Dataset extract —
__________________________________________________

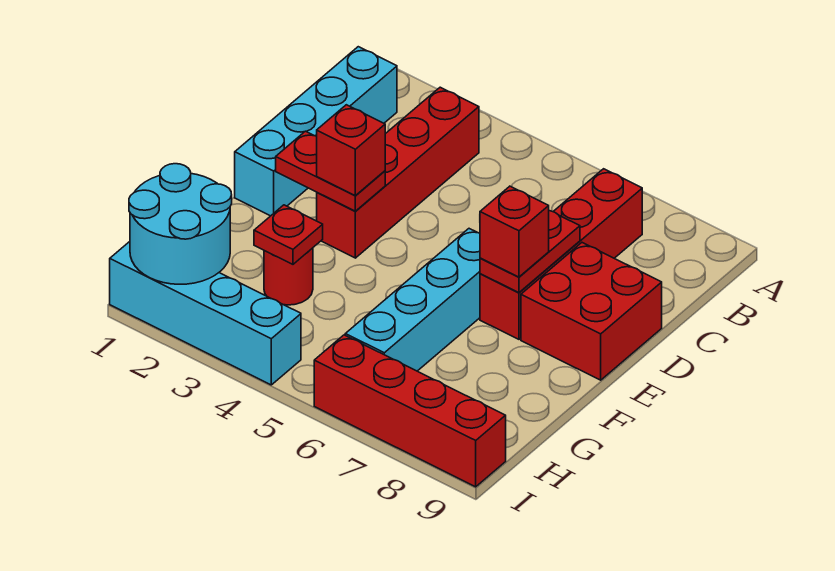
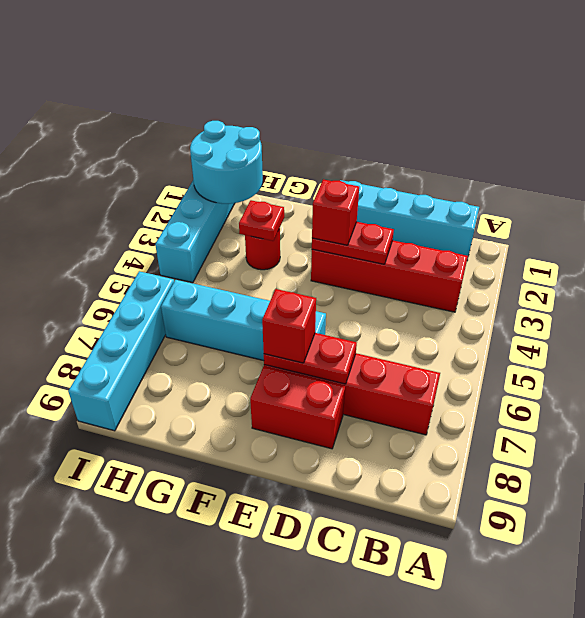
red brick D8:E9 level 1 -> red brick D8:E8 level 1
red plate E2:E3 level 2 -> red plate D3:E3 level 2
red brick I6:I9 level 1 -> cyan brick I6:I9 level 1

__________________________________________________

What this task involves — Copy the whole of the material above exactly, and exclude every picture.

Answer to the problem —
red brick D8:E9 level 1 -> red brick D8:E8 level 1
red plate E2:E3 level 2 -> red plate D3:E3 level 2
red brick I6:I9 level 1 -> cyan brick I6:I9 level 1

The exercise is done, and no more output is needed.